***** Recorded data
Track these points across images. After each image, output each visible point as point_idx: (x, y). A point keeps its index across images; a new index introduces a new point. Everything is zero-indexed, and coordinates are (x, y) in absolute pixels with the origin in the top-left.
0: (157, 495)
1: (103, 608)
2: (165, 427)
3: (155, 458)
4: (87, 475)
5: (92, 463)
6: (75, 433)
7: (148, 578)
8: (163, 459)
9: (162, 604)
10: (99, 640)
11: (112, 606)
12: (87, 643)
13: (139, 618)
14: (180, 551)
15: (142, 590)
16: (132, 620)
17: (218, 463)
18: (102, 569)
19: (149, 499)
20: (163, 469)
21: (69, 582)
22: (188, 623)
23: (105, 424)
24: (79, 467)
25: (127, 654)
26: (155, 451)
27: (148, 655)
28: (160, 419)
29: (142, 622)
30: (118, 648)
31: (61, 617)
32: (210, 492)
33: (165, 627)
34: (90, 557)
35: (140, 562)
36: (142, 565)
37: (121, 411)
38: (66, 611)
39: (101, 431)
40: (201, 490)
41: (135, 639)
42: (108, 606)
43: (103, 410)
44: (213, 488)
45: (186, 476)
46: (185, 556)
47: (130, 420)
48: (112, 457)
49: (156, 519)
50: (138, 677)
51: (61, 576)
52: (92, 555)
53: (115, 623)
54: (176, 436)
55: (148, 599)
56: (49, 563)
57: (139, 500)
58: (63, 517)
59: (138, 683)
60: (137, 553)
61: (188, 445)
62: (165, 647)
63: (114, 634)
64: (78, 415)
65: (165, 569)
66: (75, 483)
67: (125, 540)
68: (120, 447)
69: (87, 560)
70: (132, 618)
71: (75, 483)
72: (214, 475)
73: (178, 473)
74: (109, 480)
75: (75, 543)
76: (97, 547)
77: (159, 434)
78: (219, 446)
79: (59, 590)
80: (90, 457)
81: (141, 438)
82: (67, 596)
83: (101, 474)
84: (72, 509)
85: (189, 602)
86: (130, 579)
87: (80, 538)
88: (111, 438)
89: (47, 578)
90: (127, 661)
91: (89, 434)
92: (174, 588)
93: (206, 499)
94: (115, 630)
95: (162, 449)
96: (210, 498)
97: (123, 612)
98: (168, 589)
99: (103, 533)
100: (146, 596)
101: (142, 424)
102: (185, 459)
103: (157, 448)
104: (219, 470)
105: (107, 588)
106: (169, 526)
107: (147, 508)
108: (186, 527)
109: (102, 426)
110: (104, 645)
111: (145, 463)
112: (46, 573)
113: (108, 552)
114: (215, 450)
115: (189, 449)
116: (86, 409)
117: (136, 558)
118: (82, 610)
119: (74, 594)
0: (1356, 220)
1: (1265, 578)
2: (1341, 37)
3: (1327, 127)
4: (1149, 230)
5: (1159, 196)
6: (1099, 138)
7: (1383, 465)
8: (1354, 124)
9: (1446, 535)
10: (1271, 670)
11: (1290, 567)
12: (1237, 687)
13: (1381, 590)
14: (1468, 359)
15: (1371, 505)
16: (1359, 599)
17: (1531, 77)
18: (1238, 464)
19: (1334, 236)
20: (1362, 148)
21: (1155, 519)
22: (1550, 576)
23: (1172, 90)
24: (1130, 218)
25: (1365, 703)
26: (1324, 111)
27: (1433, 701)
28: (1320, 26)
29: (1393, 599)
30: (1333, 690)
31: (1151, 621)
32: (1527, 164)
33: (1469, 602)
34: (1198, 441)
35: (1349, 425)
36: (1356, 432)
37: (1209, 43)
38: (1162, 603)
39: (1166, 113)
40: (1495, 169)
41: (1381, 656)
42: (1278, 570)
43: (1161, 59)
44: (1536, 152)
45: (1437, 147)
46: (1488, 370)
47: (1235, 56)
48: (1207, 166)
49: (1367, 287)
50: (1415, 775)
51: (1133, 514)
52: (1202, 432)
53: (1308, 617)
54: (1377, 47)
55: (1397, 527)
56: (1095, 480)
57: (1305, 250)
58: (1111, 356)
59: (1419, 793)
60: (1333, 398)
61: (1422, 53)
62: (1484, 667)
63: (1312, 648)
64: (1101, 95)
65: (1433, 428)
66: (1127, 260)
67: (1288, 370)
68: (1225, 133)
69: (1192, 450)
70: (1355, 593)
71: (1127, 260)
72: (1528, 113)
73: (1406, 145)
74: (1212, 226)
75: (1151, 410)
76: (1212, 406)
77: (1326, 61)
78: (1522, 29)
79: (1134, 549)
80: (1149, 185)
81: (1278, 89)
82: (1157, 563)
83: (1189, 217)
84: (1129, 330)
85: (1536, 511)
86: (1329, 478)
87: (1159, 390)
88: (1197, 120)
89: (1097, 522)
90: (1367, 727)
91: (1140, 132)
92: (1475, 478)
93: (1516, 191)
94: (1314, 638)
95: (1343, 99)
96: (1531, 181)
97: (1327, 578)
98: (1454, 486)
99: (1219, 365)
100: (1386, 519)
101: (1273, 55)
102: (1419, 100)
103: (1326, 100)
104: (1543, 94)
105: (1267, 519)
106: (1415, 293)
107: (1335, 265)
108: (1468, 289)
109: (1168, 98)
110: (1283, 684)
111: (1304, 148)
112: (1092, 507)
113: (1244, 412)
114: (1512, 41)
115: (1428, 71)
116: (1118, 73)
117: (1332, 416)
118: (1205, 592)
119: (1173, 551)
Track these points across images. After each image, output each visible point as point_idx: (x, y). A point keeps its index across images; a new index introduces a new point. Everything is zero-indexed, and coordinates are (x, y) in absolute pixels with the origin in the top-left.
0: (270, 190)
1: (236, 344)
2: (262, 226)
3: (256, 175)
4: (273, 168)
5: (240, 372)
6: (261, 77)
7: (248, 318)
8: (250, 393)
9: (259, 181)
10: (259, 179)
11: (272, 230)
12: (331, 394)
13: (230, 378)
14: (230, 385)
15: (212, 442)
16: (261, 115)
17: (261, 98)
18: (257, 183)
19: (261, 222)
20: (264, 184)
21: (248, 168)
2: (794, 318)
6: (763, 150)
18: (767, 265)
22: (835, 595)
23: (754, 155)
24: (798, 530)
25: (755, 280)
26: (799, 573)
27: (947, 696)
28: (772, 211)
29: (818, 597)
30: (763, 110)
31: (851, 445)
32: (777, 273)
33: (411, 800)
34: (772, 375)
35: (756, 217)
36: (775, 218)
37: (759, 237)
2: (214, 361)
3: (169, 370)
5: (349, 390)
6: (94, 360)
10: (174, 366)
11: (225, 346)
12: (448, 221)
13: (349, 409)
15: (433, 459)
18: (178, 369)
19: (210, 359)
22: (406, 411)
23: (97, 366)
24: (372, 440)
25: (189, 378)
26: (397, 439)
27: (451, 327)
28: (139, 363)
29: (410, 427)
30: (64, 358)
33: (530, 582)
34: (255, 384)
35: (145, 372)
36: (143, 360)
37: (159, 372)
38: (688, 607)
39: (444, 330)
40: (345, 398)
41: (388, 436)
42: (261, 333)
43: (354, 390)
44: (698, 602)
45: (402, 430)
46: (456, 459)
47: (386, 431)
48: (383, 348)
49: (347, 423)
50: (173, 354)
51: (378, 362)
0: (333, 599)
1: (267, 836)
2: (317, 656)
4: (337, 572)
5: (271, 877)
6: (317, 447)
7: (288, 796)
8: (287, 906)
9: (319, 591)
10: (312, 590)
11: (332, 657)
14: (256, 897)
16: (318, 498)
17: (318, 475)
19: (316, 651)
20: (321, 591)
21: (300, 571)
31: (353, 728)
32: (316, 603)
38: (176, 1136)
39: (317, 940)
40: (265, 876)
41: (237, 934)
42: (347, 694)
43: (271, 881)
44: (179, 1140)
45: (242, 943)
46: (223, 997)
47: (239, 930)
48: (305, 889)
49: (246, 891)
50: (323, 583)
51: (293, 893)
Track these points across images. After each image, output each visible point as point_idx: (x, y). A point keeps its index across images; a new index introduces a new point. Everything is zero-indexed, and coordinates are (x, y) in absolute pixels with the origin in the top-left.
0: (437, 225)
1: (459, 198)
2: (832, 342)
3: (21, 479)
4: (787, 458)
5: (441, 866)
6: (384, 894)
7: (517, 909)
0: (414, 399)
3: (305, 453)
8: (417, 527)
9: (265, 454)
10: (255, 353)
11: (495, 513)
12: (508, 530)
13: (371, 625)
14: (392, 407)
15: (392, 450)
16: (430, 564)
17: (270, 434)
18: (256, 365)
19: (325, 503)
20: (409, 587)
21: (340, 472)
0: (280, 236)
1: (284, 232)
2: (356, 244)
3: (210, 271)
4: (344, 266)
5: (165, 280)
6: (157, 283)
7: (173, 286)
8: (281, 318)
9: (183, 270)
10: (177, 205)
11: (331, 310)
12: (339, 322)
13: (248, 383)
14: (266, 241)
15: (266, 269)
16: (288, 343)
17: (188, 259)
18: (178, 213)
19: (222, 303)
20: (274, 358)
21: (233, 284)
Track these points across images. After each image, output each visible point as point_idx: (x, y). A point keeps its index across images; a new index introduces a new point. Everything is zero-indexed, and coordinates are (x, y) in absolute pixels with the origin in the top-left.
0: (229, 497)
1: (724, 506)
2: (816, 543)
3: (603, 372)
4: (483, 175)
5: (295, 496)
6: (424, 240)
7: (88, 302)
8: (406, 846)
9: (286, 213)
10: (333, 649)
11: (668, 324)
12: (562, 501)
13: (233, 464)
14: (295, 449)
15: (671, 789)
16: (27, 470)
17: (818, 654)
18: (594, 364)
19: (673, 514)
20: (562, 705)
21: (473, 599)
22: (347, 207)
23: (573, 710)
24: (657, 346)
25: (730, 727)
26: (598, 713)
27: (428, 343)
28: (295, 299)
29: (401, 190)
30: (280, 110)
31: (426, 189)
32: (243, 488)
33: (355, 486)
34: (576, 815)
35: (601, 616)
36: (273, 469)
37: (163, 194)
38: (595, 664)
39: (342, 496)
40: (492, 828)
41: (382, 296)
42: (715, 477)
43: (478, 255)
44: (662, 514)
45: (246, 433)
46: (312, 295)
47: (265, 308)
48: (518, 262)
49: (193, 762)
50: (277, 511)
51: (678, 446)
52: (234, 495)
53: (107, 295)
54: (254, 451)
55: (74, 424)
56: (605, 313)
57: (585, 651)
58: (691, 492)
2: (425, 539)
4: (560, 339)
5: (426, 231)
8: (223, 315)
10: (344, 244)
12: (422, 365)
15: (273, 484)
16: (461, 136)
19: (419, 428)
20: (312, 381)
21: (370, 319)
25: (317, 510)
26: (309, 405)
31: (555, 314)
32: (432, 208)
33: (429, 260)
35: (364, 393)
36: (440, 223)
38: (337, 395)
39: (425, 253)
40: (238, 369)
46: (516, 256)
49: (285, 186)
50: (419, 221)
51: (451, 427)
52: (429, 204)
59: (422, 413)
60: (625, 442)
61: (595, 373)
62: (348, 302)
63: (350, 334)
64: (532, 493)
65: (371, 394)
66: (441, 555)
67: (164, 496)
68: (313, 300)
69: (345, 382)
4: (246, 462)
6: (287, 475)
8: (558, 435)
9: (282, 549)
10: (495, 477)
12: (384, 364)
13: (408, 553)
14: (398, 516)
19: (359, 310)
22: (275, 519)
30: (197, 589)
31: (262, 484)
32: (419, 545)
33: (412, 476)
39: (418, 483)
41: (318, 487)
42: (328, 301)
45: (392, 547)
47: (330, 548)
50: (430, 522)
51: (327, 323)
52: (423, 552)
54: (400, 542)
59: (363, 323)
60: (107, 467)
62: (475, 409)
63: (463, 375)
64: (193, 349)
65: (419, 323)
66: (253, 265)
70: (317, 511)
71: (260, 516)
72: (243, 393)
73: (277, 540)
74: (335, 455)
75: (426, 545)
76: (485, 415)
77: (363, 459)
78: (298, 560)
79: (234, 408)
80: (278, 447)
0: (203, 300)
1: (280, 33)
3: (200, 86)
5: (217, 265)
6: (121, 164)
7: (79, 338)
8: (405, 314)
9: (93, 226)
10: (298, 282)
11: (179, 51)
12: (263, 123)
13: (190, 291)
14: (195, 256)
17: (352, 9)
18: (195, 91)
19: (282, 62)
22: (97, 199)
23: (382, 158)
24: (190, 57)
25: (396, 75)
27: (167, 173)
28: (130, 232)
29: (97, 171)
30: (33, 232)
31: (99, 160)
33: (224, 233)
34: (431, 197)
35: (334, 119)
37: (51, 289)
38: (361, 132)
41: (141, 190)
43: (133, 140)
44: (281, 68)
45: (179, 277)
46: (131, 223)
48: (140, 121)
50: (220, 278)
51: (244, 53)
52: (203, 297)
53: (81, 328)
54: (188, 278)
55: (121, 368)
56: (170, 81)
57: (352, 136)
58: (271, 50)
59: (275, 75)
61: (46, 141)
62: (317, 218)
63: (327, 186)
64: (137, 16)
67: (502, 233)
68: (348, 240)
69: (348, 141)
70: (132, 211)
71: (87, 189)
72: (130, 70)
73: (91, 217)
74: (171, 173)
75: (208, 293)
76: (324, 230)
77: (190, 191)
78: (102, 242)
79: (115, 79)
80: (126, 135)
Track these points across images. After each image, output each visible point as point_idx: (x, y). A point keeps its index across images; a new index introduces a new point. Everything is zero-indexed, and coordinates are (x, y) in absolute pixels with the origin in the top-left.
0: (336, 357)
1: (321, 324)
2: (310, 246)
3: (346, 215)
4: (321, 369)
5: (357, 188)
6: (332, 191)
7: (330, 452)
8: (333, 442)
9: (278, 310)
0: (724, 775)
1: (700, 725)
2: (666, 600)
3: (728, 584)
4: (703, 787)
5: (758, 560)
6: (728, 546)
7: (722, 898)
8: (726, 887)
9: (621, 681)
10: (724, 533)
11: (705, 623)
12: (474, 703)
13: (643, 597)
**********
Goal:
Copy out the items between the lines holding "8: (417, 527)" and "3: (210, 271)", inclusive, substituting "398" for "392" and leaving all else unchanged.

Correct result:
8: (417, 527)
9: (265, 454)
10: (255, 353)
11: (495, 513)
12: (508, 530)
13: (371, 625)
14: (398, 407)
15: (398, 450)
16: (430, 564)
17: (270, 434)
18: (256, 365)
19: (325, 503)
20: (409, 587)
21: (340, 472)
0: (280, 236)
1: (284, 232)
2: (356, 244)
3: (210, 271)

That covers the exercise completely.